Entries taken from a collection

--------------------------------

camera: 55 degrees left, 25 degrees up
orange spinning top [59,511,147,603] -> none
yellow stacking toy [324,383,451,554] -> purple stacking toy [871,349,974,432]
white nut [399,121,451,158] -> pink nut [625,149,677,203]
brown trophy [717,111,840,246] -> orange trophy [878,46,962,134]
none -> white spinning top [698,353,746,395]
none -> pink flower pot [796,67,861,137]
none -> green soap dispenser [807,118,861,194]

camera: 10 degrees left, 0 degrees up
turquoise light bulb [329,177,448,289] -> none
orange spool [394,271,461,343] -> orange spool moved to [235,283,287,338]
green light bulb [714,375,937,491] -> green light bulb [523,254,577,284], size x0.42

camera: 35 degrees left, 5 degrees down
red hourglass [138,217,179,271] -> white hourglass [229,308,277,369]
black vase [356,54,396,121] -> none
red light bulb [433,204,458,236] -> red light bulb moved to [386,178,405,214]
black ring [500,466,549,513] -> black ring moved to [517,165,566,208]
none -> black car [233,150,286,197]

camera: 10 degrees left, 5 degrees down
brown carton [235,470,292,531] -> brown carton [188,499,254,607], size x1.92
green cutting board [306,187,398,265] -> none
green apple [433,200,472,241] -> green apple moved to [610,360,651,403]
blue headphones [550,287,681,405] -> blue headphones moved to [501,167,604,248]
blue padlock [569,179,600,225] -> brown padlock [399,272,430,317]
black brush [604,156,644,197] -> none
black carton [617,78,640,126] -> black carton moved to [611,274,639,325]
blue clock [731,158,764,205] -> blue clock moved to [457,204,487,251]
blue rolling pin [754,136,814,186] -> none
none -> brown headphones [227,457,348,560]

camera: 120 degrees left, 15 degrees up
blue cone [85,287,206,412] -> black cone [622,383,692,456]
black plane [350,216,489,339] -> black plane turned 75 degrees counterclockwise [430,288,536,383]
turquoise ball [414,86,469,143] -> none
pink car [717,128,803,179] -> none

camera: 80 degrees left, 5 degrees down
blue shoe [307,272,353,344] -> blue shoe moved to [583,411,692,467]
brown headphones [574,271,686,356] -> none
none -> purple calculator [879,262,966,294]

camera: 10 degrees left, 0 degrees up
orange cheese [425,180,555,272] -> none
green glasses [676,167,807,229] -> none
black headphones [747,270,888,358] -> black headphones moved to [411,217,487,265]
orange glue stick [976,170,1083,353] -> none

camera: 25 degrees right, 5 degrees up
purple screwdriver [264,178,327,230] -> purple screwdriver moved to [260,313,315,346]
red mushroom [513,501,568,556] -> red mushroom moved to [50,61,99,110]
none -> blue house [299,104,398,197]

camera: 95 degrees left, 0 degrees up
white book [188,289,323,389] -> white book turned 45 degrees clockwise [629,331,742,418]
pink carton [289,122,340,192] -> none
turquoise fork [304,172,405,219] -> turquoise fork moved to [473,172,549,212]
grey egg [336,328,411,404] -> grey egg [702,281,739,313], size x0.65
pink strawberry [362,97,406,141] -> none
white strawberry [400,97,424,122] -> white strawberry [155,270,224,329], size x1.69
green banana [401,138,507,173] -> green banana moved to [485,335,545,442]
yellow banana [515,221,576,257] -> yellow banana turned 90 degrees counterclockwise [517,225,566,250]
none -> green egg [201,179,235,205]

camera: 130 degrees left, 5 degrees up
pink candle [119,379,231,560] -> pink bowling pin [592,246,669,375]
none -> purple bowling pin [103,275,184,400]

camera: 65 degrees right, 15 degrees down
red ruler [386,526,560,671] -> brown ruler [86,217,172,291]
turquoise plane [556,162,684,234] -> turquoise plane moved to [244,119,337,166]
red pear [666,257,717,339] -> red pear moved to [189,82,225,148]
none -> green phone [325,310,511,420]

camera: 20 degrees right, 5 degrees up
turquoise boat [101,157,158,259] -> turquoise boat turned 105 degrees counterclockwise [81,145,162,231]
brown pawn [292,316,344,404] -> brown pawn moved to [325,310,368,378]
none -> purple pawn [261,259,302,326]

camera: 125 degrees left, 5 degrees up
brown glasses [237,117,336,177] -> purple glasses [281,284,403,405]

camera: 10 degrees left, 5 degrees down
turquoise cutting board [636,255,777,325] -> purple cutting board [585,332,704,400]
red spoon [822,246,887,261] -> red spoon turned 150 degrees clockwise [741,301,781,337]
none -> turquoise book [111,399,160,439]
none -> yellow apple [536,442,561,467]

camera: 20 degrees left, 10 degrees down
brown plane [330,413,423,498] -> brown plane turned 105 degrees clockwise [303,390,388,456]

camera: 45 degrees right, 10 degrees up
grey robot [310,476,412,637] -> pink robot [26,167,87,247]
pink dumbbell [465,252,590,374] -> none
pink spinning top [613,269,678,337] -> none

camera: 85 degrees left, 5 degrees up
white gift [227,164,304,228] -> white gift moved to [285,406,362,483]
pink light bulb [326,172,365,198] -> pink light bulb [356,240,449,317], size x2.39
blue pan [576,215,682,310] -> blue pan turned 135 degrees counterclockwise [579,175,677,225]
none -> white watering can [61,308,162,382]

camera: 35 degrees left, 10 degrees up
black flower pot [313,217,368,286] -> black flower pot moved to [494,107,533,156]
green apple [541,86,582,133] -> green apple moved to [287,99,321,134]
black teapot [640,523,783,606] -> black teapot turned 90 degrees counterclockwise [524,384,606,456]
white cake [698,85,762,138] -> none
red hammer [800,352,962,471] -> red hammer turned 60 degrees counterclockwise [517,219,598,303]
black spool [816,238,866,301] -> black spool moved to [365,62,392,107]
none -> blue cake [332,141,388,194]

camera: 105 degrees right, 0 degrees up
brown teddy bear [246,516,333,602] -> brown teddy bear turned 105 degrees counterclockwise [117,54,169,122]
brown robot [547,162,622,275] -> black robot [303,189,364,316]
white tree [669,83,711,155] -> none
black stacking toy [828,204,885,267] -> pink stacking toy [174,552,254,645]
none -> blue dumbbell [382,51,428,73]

--------------------------------

Directions: Go through the records above and report how many lines contain "spool". Write the number only.

Written response: 2